Nothing outside the range is wanted. Repeat exactly the lines below from the one with "none -> yellow round brick D12 level 1" through the one with "none -> cyan brick J4:L4 level 1".

Collected data

====

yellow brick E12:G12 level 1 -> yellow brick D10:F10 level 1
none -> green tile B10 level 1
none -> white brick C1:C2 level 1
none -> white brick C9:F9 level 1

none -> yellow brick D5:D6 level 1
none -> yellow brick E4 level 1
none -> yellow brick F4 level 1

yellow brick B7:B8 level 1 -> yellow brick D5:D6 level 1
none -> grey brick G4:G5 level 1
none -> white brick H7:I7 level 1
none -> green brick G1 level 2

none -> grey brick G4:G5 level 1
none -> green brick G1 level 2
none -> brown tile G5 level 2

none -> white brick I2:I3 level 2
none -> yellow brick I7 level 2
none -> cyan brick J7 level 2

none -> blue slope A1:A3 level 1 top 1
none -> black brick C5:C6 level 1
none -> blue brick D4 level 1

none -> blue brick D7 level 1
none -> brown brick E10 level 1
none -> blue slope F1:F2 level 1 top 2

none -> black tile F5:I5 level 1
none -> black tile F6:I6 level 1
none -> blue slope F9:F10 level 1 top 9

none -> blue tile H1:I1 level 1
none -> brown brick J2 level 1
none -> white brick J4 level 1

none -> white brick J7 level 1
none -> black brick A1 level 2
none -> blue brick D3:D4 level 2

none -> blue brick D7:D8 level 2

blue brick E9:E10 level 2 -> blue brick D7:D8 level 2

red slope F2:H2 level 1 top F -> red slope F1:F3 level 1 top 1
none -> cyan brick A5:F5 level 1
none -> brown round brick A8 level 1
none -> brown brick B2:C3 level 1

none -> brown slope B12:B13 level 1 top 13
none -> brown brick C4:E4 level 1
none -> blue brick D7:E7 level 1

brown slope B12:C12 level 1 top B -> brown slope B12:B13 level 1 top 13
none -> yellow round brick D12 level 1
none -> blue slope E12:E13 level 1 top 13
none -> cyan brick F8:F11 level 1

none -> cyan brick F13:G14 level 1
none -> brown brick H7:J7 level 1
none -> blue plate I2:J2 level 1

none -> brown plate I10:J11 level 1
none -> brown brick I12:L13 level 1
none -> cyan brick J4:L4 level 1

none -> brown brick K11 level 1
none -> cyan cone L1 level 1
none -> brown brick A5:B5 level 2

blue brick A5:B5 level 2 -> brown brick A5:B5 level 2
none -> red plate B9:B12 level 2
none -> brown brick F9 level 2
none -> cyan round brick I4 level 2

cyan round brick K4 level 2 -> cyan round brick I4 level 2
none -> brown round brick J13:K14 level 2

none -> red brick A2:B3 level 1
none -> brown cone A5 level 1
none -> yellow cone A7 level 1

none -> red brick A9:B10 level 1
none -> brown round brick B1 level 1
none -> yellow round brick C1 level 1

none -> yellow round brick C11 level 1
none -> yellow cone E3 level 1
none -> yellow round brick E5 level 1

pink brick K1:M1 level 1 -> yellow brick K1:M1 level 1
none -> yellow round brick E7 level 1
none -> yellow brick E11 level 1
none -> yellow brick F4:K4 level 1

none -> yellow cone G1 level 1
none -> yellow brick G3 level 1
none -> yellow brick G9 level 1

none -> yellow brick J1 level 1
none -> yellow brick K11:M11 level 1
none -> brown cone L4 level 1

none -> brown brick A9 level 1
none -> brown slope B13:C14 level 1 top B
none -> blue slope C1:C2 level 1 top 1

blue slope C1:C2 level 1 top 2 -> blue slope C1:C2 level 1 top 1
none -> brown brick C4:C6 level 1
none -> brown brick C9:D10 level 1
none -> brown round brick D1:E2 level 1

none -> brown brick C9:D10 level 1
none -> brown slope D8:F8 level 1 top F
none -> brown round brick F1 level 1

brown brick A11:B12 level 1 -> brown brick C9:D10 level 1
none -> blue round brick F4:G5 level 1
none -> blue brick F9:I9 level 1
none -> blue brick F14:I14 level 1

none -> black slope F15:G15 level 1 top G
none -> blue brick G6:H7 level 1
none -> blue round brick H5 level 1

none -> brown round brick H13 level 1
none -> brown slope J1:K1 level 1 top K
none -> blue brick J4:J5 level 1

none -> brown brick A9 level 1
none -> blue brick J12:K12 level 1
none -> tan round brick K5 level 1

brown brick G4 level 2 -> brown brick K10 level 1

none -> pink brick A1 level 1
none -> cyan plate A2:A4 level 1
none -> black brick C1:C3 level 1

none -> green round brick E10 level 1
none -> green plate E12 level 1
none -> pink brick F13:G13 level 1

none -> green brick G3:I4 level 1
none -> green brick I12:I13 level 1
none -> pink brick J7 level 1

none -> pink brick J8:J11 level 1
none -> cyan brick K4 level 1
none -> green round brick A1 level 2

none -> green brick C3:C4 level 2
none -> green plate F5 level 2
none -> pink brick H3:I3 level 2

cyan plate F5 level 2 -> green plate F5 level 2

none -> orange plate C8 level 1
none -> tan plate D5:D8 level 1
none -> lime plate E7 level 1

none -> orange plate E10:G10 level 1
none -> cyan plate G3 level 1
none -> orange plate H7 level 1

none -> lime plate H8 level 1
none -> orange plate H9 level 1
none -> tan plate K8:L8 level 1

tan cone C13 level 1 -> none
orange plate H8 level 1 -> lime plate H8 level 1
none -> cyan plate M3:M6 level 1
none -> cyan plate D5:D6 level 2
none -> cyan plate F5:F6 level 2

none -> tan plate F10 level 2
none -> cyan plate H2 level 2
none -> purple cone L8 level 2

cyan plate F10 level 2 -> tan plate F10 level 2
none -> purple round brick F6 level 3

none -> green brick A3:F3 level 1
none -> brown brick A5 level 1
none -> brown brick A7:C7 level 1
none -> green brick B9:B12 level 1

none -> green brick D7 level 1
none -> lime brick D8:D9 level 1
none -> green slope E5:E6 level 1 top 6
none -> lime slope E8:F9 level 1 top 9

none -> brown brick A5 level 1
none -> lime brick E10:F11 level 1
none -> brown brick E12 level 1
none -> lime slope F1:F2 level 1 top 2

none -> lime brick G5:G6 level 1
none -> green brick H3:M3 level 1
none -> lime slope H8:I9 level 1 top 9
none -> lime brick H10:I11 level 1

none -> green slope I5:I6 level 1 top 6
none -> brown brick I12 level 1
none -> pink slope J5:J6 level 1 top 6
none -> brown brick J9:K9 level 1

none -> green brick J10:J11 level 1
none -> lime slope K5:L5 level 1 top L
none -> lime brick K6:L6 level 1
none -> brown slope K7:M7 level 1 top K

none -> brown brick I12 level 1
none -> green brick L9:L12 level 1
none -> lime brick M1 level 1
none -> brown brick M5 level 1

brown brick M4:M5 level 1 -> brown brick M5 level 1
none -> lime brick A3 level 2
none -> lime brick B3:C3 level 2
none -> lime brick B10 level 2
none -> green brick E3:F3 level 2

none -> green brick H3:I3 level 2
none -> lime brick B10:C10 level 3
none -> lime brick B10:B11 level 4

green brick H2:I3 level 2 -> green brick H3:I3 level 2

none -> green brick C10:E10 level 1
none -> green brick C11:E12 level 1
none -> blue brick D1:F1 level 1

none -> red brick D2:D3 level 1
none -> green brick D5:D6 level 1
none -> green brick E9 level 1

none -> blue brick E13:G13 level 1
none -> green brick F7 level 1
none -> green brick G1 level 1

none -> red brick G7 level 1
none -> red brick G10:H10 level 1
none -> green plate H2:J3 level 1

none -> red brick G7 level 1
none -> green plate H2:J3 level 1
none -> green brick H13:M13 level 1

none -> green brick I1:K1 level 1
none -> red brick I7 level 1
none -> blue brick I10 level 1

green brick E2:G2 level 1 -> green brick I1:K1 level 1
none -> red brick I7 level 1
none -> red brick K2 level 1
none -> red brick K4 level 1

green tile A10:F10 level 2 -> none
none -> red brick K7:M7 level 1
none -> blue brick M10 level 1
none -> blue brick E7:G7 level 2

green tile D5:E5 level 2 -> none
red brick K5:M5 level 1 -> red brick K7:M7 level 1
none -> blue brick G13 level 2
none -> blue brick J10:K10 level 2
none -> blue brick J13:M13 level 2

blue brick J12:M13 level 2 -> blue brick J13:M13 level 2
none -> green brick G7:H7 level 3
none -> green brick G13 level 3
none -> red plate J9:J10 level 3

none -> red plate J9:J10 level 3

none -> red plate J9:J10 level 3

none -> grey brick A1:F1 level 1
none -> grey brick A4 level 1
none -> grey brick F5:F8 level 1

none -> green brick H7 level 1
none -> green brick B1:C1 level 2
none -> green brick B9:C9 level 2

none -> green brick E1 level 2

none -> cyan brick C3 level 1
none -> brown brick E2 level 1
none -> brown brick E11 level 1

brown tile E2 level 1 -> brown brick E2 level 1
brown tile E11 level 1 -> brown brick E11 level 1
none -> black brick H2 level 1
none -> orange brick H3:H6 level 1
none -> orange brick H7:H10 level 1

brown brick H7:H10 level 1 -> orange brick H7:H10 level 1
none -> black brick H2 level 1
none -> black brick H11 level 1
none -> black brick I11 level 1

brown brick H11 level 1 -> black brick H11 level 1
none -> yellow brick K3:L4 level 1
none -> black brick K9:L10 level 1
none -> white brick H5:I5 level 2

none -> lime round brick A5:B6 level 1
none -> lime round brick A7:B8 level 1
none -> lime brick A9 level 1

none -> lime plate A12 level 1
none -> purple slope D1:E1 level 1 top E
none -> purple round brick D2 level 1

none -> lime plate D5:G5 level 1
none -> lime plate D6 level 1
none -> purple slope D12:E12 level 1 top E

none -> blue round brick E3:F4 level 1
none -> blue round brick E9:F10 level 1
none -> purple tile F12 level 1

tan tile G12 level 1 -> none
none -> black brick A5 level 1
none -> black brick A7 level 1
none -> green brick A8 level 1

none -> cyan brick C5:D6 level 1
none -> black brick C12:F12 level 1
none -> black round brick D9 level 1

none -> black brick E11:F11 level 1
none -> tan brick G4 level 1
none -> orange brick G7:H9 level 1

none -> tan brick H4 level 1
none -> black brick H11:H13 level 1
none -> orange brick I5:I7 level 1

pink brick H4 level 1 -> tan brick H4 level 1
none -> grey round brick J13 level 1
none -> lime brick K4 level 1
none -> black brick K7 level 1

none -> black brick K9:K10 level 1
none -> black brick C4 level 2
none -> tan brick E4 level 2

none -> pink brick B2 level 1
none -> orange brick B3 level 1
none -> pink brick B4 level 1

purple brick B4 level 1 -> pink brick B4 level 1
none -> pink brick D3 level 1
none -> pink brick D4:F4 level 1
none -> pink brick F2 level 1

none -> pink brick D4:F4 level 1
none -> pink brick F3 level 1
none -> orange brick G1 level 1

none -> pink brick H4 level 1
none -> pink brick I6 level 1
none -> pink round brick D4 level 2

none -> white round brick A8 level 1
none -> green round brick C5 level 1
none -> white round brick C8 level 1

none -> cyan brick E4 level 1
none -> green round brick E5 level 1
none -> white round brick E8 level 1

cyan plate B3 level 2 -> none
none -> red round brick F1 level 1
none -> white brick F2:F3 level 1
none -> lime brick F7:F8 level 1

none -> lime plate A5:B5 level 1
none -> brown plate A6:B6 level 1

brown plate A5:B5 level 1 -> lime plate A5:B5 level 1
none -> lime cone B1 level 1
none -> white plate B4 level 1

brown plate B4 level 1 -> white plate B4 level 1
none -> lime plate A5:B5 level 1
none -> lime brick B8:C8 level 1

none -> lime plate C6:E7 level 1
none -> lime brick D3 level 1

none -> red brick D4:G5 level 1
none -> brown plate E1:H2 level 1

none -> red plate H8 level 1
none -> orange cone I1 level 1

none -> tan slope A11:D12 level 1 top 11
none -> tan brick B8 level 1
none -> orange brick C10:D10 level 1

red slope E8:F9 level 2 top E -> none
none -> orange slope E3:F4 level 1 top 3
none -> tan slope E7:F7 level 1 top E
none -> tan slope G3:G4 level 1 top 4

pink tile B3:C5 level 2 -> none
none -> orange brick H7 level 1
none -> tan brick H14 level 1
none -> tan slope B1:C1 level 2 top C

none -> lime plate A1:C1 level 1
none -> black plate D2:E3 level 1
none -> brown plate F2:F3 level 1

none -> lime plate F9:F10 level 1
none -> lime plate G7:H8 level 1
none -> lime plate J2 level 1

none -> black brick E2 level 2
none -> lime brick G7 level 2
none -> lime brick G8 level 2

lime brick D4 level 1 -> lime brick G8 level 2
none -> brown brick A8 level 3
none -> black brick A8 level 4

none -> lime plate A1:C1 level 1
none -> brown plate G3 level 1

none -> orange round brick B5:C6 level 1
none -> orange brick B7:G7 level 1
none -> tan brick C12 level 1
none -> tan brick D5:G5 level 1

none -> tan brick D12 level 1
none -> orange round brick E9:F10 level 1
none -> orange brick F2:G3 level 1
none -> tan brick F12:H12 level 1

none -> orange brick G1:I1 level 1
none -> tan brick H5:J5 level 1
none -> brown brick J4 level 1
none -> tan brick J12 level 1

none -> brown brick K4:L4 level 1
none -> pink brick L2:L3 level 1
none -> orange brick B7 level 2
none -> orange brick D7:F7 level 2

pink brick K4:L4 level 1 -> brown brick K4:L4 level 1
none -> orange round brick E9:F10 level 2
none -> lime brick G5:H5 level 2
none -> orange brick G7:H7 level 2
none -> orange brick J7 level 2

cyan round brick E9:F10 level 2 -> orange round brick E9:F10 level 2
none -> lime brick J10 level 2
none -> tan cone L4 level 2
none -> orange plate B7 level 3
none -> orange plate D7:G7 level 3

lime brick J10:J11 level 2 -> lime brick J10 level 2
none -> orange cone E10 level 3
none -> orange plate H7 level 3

====

* [Completed task]
none -> yellow round brick D12 level 1
none -> blue slope E12:E13 level 1 top 13
none -> cyan brick F8:F11 level 1

none -> cyan brick F13:G14 level 1
none -> brown brick H7:J7 level 1
none -> blue plate I2:J2 level 1

none -> brown plate I10:J11 level 1
none -> brown brick I12:L13 level 1
none -> cyan brick J4:L4 level 1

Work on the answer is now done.